►

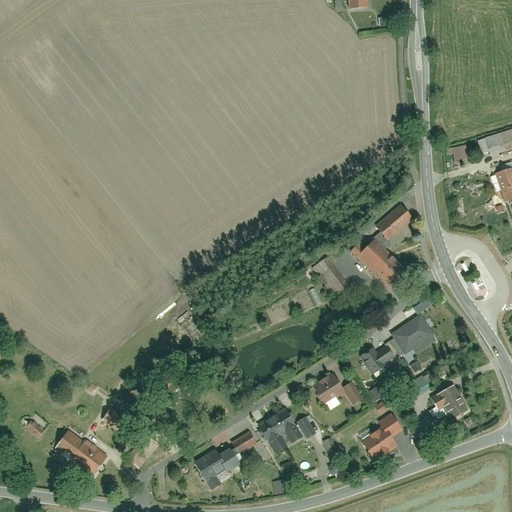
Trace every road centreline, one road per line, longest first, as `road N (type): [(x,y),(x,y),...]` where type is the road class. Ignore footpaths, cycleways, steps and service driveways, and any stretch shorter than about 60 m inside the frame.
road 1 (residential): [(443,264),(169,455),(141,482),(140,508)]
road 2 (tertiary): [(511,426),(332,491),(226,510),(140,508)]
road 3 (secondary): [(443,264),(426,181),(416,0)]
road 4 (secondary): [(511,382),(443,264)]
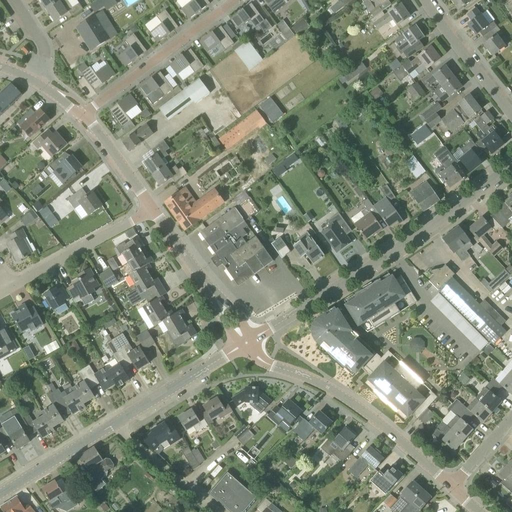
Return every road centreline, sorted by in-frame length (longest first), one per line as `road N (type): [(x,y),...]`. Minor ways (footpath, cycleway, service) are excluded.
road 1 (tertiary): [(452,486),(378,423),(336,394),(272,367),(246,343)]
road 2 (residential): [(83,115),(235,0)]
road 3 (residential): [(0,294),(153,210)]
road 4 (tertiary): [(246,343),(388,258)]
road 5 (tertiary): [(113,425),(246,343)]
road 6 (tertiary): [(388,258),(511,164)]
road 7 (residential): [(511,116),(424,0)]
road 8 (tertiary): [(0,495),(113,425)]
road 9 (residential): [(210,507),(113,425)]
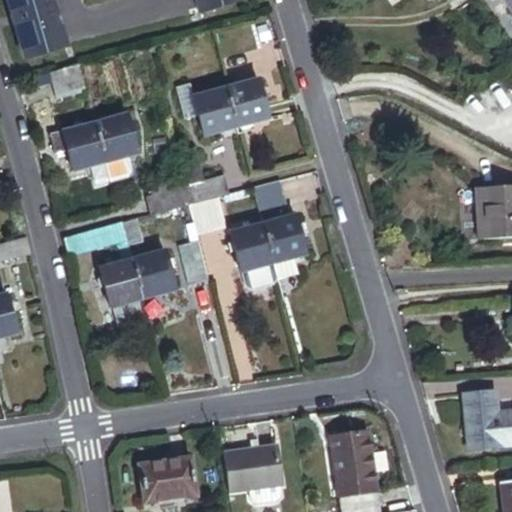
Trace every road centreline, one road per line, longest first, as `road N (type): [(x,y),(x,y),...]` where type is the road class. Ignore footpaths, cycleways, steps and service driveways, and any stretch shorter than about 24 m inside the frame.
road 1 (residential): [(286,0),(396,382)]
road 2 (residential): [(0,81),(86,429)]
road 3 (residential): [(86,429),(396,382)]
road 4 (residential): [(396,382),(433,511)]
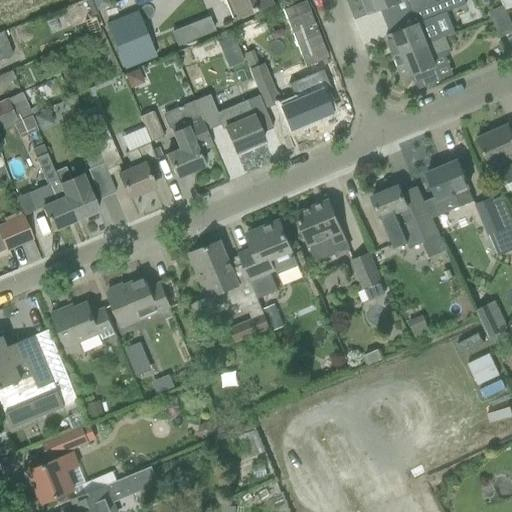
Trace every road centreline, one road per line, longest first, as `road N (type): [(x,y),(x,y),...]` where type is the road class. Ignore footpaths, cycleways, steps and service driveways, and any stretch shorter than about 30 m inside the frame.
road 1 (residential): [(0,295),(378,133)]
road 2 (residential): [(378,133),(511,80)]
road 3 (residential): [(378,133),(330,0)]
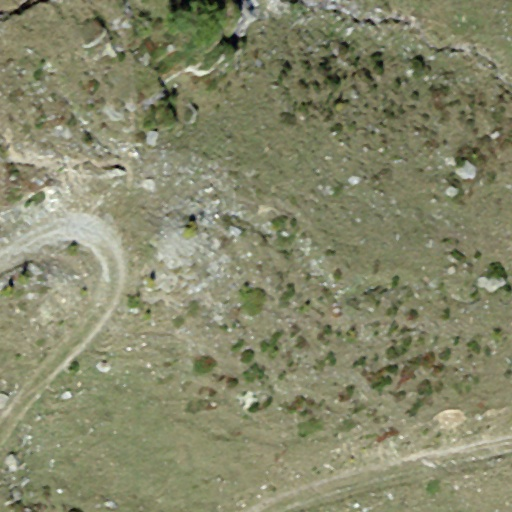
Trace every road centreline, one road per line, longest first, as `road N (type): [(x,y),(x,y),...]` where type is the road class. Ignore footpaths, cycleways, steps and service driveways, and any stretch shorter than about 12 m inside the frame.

◄

Rewrite every line of the listing above without the pictures, changing each "centreline" to "center line" and leaving everything else as it is.

Result:
Trace every road center line, one road per line, longest first, as `road N (type): [(x,y),(x,y),...]` where type is the road class. Ignore footpaths, cycleways, steps and service driveways, and any stretch shorter than about 60 m inside the frame.
road 1 (residential): [(443,264),(169,455),(141,482),(140,508)]
road 2 (tertiary): [(511,426),(332,491),(226,510),(140,508)]
road 3 (secondary): [(443,264),(426,181),(416,0)]
road 4 (secondary): [(511,382),(443,264)]
Return every road center line, sorted by in-frame length (longest first), one per line as `road N (type): [(x,y),...]`. Minor ways (footpath, cycleway, service) are excluded.
road 1 (tertiary): [(452,486),(378,423),(336,394),(272,367),(246,343)]
road 2 (residential): [(83,115),(235,0)]
road 3 (residential): [(0,294),(153,210)]
road 4 (tertiary): [(246,343),(388,258)]
road 5 (tertiary): [(113,425),(246,343)]
road 6 (tertiary): [(388,258),(511,164)]
road 7 (residential): [(511,116),(424,0)]
road 8 (tertiary): [(0,495),(113,425)]
road 9 (residential): [(210,507),(113,425)]
Trace every road center line, one road per line, longest first, as `road N (type): [(x,y),(x,y),...]` where type is the road class. Ignore footpaths, cycleways, steps and service driveways, and any stretch shorter than about 24 m inside the frame.
road 1 (residential): [(286,0),(396,382)]
road 2 (residential): [(0,81),(86,429)]
road 3 (residential): [(86,429),(396,382)]
road 4 (residential): [(396,382),(433,511)]
Trace every road center line, one road per line, longest first, as `road N (type): [(x,y),(x,y),...]` where type is the road class. Ignore footpaths, cycleways, steps and service driveways, and any stretch shorter than about 30 m inside the frame.
road 1 (residential): [(0,295),(378,133)]
road 2 (residential): [(378,133),(511,80)]
road 3 (residential): [(378,133),(330,0)]
Trace every road center line, one road per line, longest first, as `road N (type): [(x,y),(x,y),...]` where type is the road class. Ignore footpaths, cycleways, steps and service driveways, and any stretch shorter than about 12 m inside the frame.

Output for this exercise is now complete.